• _What you should do_: The reply to the records below should contain exactly the lines from the line with "C205: 470nF (+12V, AGND)" through the line with "R208: 27 (AGND, VOL) -> 47k (AGND, VOL)", and nothing besides.

• _Input_:
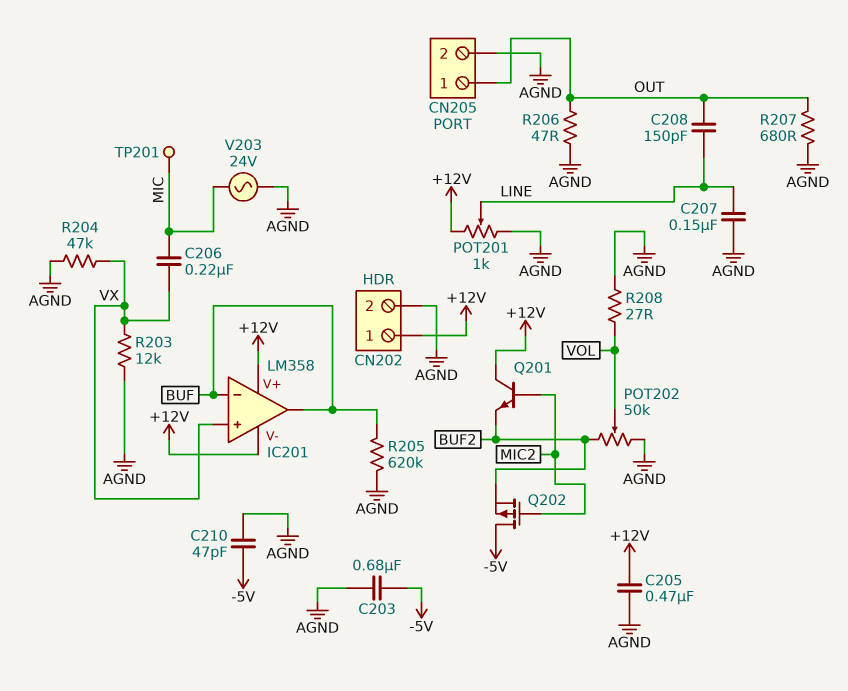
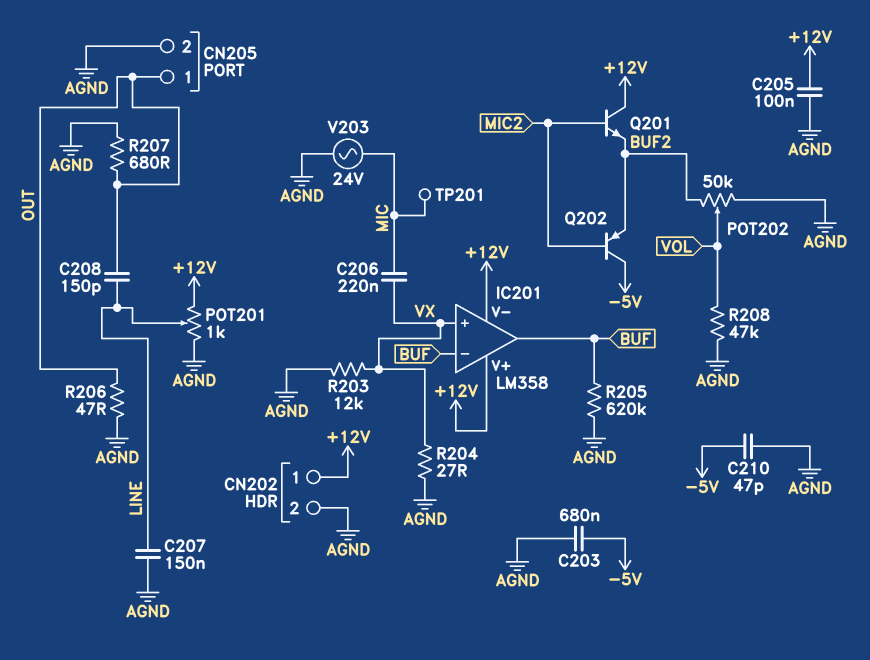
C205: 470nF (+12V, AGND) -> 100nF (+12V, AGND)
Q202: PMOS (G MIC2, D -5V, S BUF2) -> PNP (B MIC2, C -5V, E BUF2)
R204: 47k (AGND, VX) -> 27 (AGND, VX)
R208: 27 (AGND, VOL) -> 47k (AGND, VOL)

...

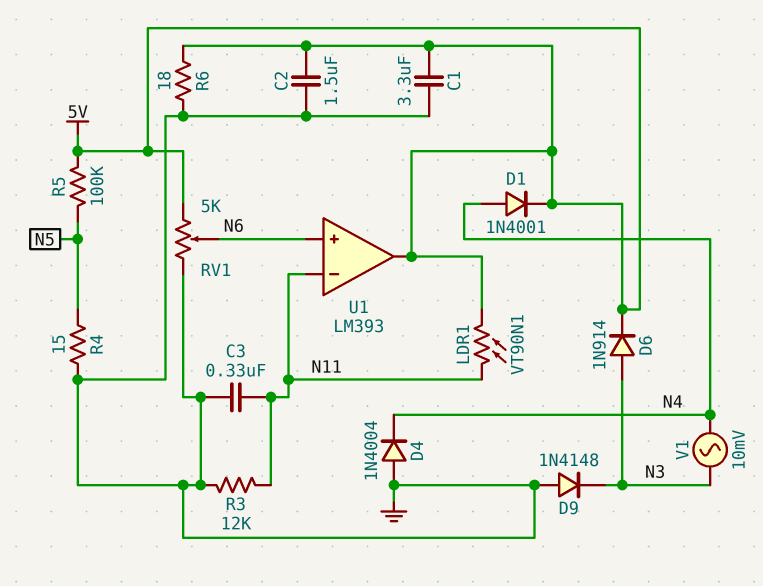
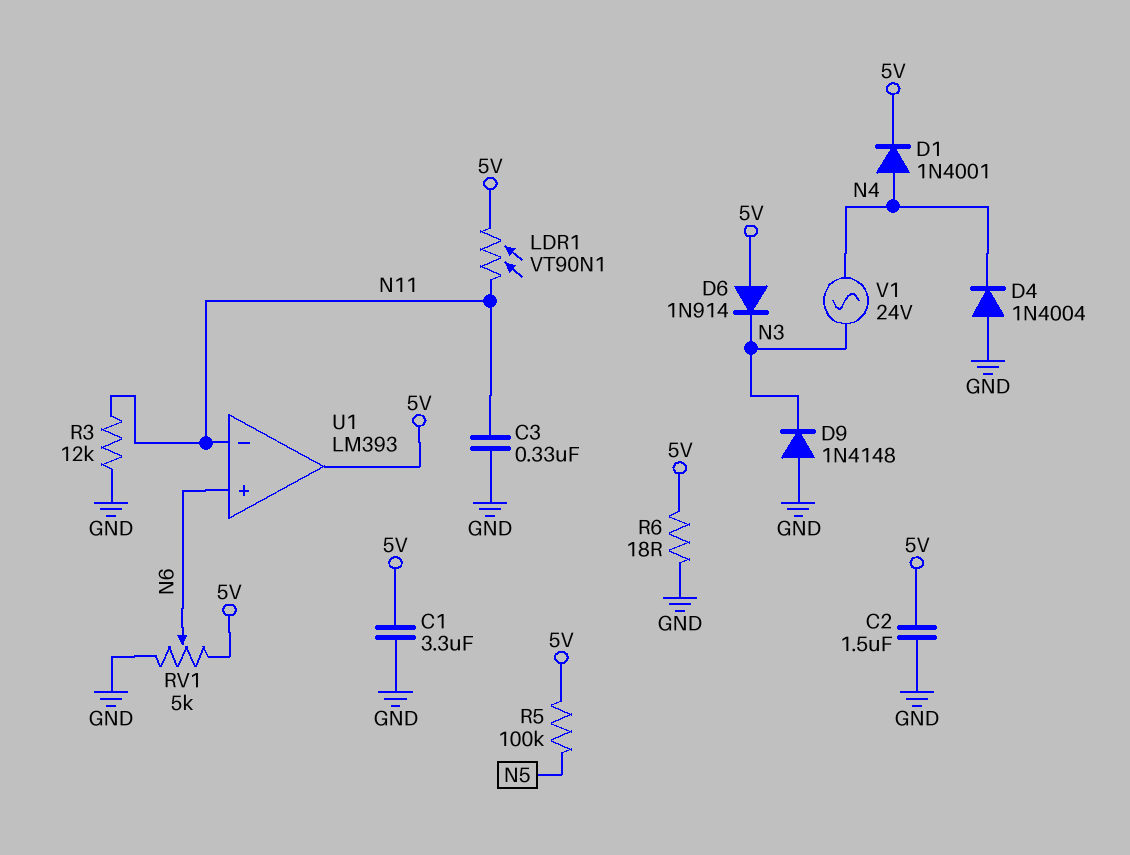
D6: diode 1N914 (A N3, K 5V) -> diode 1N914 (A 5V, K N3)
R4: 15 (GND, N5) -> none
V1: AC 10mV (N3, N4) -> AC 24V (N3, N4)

...

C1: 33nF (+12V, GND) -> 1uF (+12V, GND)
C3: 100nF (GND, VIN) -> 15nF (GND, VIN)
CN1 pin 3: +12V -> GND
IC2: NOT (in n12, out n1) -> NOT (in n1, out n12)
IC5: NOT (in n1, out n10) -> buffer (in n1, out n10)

• _Exercise response_:
C205: 470nF (+12V, AGND) -> 100nF (+12V, AGND)
Q202: PMOS (G MIC2, D -5V, S BUF2) -> PNP (B MIC2, C -5V, E BUF2)
R204: 47k (AGND, VX) -> 27 (AGND, VX)
R208: 27 (AGND, VOL) -> 47k (AGND, VOL)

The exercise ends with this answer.